Transcribe all of the data, leaving nothing out and changing nothing.

[MATERIAL TO PROCESS — start]

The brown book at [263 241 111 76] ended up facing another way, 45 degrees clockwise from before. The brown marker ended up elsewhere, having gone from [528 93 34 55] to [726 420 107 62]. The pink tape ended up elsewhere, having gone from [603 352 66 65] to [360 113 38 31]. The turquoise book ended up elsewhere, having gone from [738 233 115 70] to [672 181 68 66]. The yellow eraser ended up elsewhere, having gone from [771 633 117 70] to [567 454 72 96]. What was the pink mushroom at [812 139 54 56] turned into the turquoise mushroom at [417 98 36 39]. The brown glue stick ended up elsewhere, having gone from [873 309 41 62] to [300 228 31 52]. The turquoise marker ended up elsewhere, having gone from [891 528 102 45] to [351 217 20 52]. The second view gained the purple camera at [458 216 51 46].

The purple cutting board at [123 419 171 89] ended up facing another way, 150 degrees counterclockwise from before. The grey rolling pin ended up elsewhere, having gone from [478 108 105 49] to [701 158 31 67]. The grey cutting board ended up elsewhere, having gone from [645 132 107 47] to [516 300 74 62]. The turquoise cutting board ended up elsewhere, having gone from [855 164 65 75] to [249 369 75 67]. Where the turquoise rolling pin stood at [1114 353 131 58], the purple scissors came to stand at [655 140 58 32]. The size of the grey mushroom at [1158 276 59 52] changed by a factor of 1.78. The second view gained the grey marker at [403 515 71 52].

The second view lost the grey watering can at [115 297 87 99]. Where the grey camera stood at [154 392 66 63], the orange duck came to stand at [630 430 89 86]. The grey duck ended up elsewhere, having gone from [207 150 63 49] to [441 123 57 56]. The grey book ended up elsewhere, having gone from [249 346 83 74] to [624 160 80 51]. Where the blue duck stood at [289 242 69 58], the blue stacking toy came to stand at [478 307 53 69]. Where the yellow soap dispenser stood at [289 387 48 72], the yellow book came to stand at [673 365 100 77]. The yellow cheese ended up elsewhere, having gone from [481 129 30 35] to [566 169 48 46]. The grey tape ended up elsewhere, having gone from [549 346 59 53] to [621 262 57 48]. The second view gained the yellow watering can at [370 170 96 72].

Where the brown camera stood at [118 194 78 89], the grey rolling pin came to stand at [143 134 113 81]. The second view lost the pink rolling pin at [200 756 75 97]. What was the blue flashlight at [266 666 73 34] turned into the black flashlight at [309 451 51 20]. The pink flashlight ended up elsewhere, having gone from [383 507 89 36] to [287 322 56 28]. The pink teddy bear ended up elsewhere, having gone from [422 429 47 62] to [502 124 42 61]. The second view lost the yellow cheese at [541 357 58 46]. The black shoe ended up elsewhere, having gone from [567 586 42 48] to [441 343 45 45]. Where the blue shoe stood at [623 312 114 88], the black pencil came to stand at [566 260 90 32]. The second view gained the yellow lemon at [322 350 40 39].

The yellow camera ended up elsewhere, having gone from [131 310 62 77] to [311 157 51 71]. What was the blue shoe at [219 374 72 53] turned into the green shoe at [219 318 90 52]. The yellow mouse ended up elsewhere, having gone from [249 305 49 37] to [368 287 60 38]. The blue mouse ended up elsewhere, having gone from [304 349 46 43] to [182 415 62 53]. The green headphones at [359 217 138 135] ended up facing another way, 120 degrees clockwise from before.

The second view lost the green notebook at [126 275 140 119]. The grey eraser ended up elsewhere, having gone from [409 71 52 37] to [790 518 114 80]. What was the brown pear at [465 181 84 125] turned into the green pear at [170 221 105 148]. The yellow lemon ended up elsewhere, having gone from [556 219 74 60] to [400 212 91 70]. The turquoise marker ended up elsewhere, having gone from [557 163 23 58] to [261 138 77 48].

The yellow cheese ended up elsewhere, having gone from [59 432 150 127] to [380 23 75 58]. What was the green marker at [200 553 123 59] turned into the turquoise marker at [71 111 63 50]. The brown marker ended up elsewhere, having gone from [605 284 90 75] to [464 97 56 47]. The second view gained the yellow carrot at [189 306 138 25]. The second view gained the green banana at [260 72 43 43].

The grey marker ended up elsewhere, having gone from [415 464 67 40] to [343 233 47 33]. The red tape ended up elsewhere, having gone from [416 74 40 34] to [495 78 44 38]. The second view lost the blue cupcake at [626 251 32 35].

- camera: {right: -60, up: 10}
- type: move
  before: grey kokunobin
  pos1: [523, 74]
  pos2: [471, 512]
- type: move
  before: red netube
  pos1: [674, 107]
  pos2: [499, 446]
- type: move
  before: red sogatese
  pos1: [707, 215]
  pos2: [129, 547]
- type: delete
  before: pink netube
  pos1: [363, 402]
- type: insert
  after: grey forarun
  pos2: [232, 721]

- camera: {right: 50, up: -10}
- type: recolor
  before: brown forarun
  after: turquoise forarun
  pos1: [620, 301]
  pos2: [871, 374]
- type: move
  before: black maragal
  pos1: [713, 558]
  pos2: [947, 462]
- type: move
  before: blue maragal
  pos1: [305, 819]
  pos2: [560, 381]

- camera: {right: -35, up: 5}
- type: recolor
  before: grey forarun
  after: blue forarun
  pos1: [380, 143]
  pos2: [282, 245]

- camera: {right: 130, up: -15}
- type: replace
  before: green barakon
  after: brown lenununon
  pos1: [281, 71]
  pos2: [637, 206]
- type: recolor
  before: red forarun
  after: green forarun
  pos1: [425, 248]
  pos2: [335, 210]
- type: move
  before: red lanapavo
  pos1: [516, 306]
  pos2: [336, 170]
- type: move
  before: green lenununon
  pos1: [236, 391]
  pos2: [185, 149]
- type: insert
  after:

[MATERIAL TO PROCESS — finish]

## EXERCISE SOLUTION
The brown book at [263 241 111 76] ended up facing another way, 45 degrees clockwise from before. The brown marker ended up elsewhere, having gone from [528 93 34 55] to [726 420 107 62]. The pink tape ended up elsewhere, having gone from [603 352 66 65] to [360 113 38 31]. The turquoise book ended up elsewhere, having gone from [738 233 115 70] to [672 181 68 66]. The yellow eraser ended up elsewhere, having gone from [771 633 117 70] to [567 454 72 96]. What was the pink mushroom at [812 139 54 56] turned into the turquoise mushroom at [417 98 36 39]. The brown glue stick ended up elsewhere, having gone from [873 309 41 62] to [300 228 31 52]. The turquoise marker ended up elsewhere, having gone from [891 528 102 45] to [351 217 20 52]. The second view gained the purple camera at [458 216 51 46].

The purple cutting board at [123 419 171 89] ended up facing another way, 150 degrees counterclockwise from before. The grey rolling pin ended up elsewhere, having gone from [478 108 105 49] to [701 158 31 67]. The grey cutting board ended up elsewhere, having gone from [645 132 107 47] to [516 300 74 62]. The turquoise cutting board ended up elsewhere, having gone from [855 164 65 75] to [249 369 75 67]. Where the turquoise rolling pin stood at [1114 353 131 58], the purple scissors came to stand at [655 140 58 32]. The size of the grey mushroom at [1158 276 59 52] changed by a factor of 1.78. The second view gained the grey marker at [403 515 71 52].

The second view lost the grey watering can at [115 297 87 99]. Where the grey camera stood at [154 392 66 63], the orange duck came to stand at [630 430 89 86]. The grey duck ended up elsewhere, having gone from [207 150 63 49] to [441 123 57 56]. The grey book ended up elsewhere, having gone from [249 346 83 74] to [624 160 80 51]. Where the blue duck stood at [289 242 69 58], the blue stacking toy came to stand at [478 307 53 69]. Where the yellow soap dispenser stood at [289 387 48 72], the yellow book came to stand at [673 365 100 77]. The yellow cheese ended up elsewhere, having gone from [481 129 30 35] to [566 169 48 46]. The grey tape ended up elsewhere, having gone from [549 346 59 53] to [621 262 57 48]. The second view gained the yellow watering can at [370 170 96 72].

Where the brown camera stood at [118 194 78 89], the grey rolling pin came to stand at [143 134 113 81]. The second view lost the pink rolling pin at [200 756 75 97]. What was the blue flashlight at [266 666 73 34] turned into the black flashlight at [309 451 51 20]. The pink flashlight ended up elsewhere, having gone from [383 507 89 36] to [287 322 56 28]. The pink teddy bear ended up elsewhere, having gone from [422 429 47 62] to [502 124 42 61]. The second view lost the yellow cheese at [541 357 58 46]. The black shoe ended up elsewhere, having gone from [567 586 42 48] to [441 343 45 45]. Where the blue shoe stood at [623 312 114 88], the black pencil came to stand at [566 260 90 32]. The second view gained the yellow lemon at [322 350 40 39].

The yellow camera ended up elsewhere, having gone from [131 310 62 77] to [311 157 51 71]. What was the blue shoe at [219 374 72 53] turned into the green shoe at [219 318 90 52]. The yellow mouse ended up elsewhere, having gone from [249 305 49 37] to [368 287 60 38]. The blue mouse ended up elsewhere, having gone from [304 349 46 43] to [182 415 62 53]. The green headphones at [359 217 138 135] ended up facing another way, 120 degrees clockwise from before.

The second view lost the green notebook at [126 275 140 119]. The grey eraser ended up elsewhere, having gone from [409 71 52 37] to [790 518 114 80]. What was the brown pear at [465 181 84 125] turned into the green pear at [170 221 105 148]. The yellow lemon ended up elsewhere, having gone from [556 219 74 60] to [400 212 91 70]. The turquoise marker ended up elsewhere, having gone from [557 163 23 58] to [261 138 77 48].

The yellow cheese ended up elsewhere, having gone from [59 432 150 127] to [380 23 75 58]. What was the green marker at [200 553 123 59] turned into the turquoise marker at [71 111 63 50]. The brown marker ended up elsewhere, having gone from [605 284 90 75] to [464 97 56 47]. The second view gained the yellow carrot at [189 306 138 25]. The second view gained the green banana at [260 72 43 43].

The grey marker ended up elsewhere, having gone from [415 464 67 40] to [343 233 47 33]. The red tape ended up elsewhere, having gone from [416 74 40 34] to [495 78 44 38]. The second view lost the blue cupcake at [626 251 32 35].

- camera: {right: -60, up: 10}
- type: move
  before: grey kokunobin
  pos1: [523, 74]
  pos2: [471, 512]
- type: move
  before: red netube
  pos1: [674, 107]
  pos2: [499, 446]
- type: move
  before: red sogatese
  pos1: [707, 215]
  pos2: [129, 547]
- type: delete
  before: pink netube
  pos1: [363, 402]
- type: insert
  after: grey forarun
  pos2: [232, 721]

- camera: {right: 50, up: -10}
- type: recolor
  before: brown forarun
  after: turquoise forarun
  pos1: [620, 301]
  pos2: [871, 374]
- type: move
  before: black maragal
  pos1: [713, 558]
  pos2: [947, 462]
- type: move
  before: blue maragal
  pos1: [305, 819]
  pos2: [560, 381]

- camera: {right: -35, up: 5}
- type: recolor
  before: grey forarun
  after: blue forarun
  pos1: [380, 143]
  pos2: [282, 245]

- camera: {right: 130, up: -15}
- type: replace
  before: green barakon
  after: brown lenununon
  pos1: [281, 71]
  pos2: [637, 206]
- type: recolor
  before: red forarun
  after: green forarun
  pos1: [425, 248]
  pos2: [335, 210]
- type: move
  before: red lanapavo
  pos1: [516, 306]
  pos2: [336, 170]
- type: move
  before: green lenununon
  pos1: [236, 391]
  pos2: [185, 149]
- type: insert
  after:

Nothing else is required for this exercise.